:: YOUR ASSIGNMENT ::
Copy out the whole listing exactly as given. Skip the pictures.

:: DATA SECTION ::
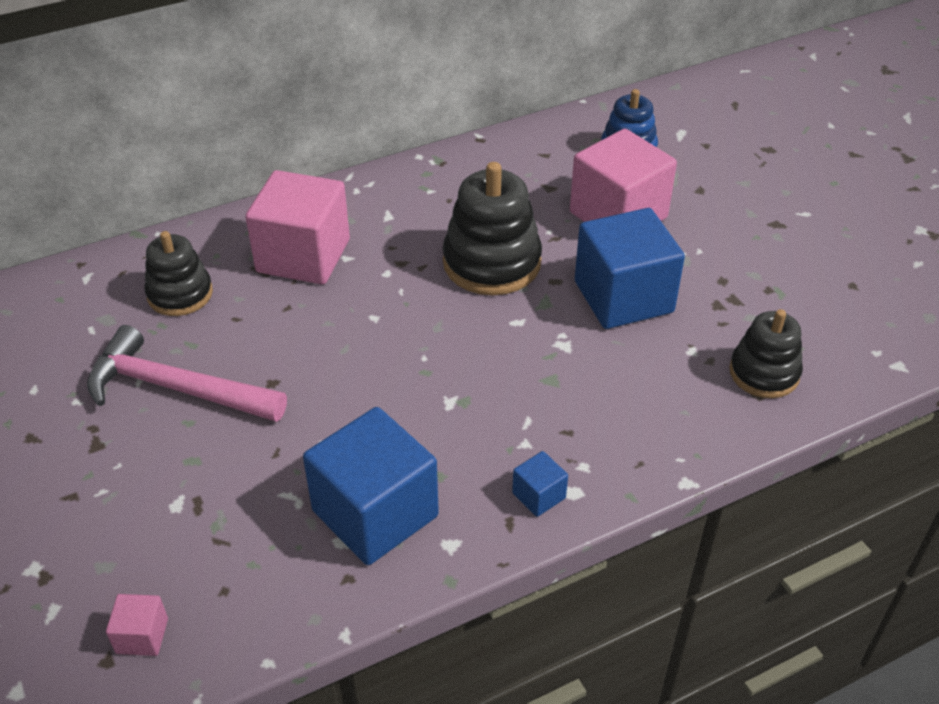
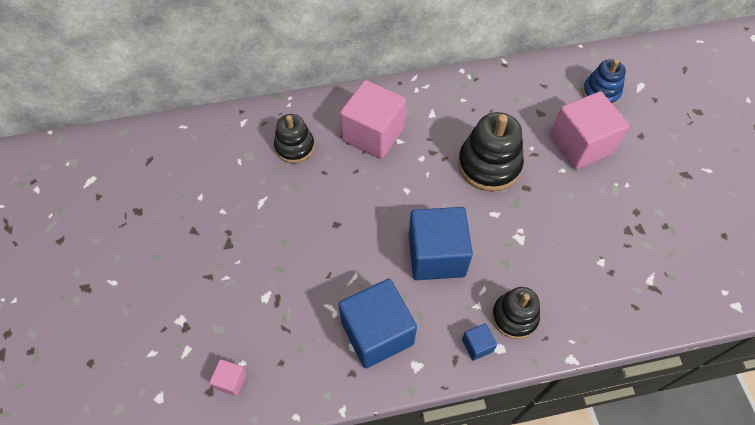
camera: 15 degrees right, 15 degrees up
(175, 388) = (279, 215): pink hammer -> none
(623, 297) = (567, 210): blue cube -> blue cube (436, 255)
(764, 373) = (644, 290): black stacking toy -> black stacking toy (514, 317)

:: OUTPUT BELOW ::
camera: 15 degrees right, 15 degrees up
(175, 388) = (279, 215): pink hammer -> none
(623, 297) = (567, 210): blue cube -> blue cube (436, 255)
(764, 373) = (644, 290): black stacking toy -> black stacking toy (514, 317)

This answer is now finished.